Record set —

◇ ◇ ◇

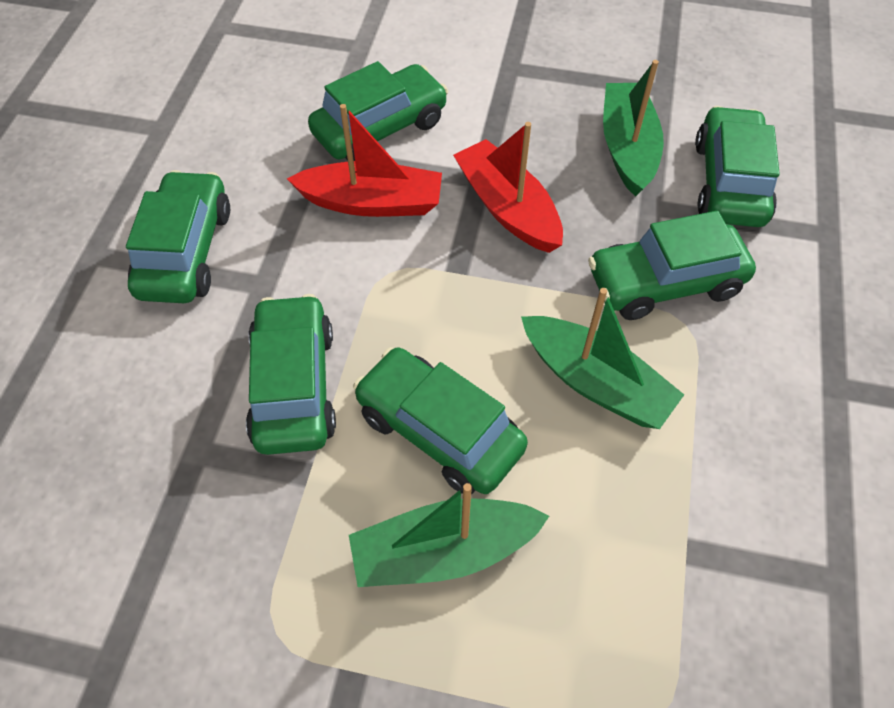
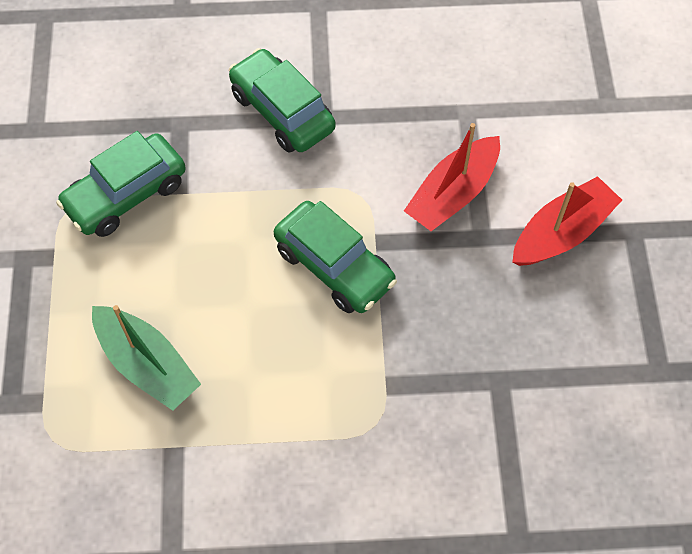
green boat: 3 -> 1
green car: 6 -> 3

◇ ◇ ◇

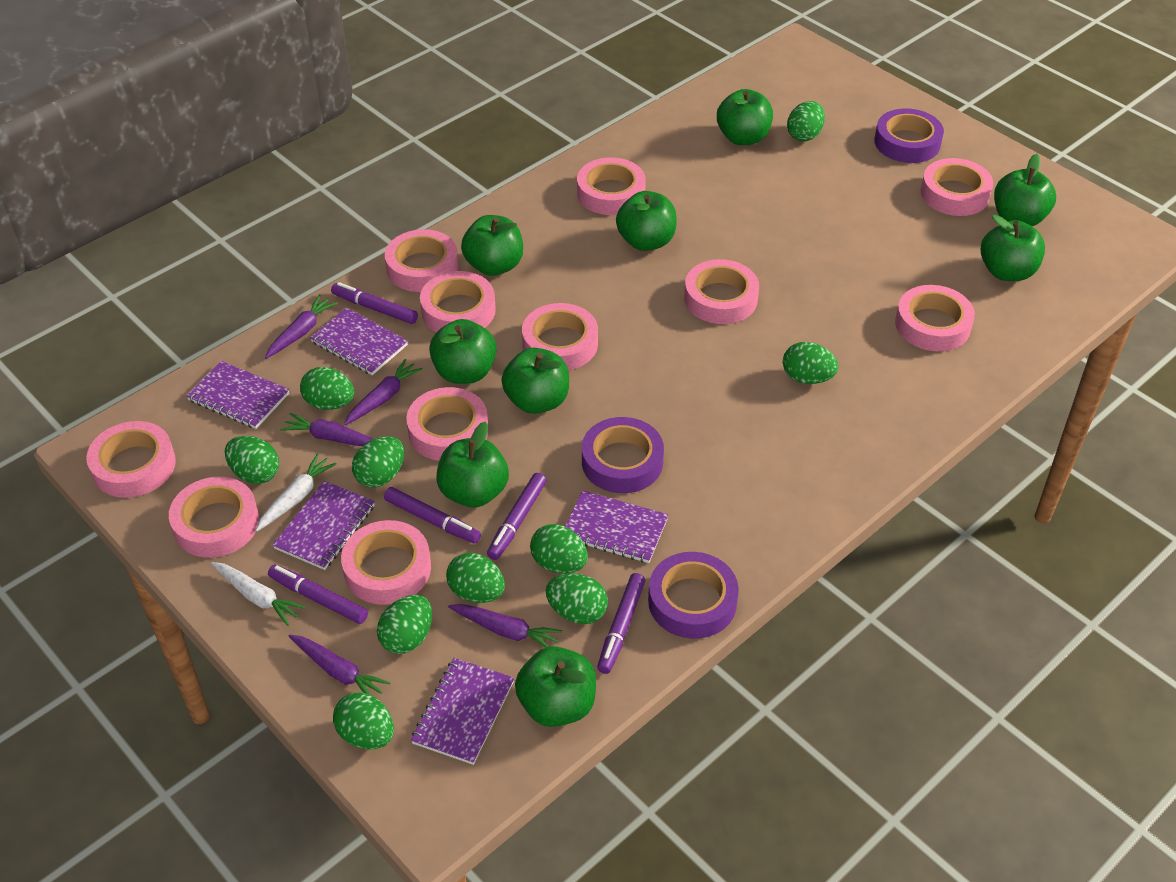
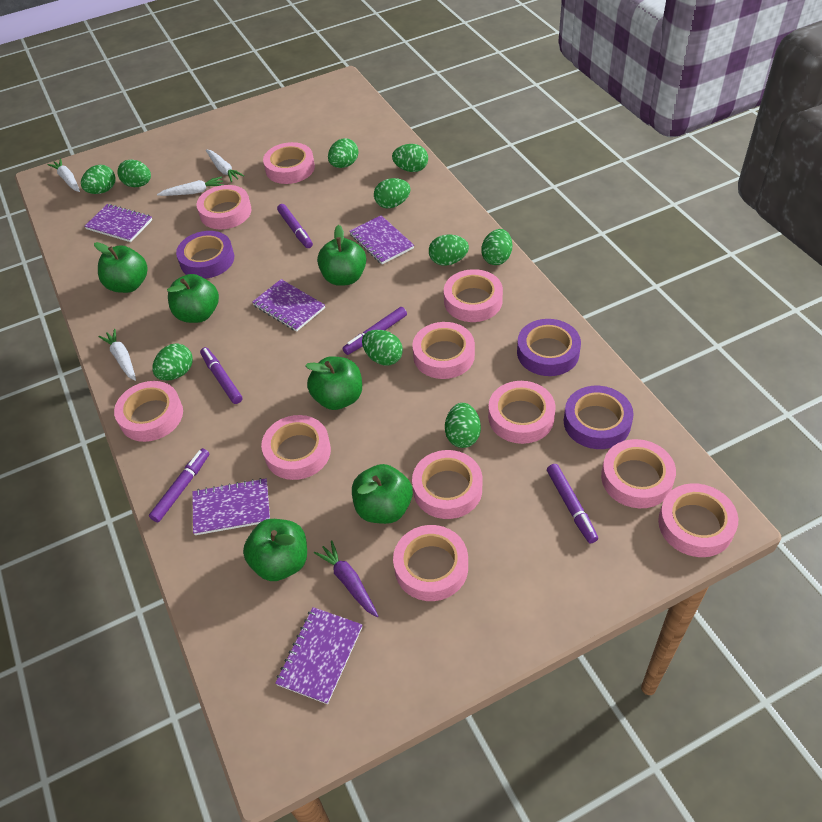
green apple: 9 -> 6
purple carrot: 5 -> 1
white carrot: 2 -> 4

◇ ◇ ◇

Exercise — The answer must consist of every line from the entries above that contains the string "green".

Solution for this exercise —
green boat: 3 -> 1
green car: 6 -> 3
green apple: 9 -> 6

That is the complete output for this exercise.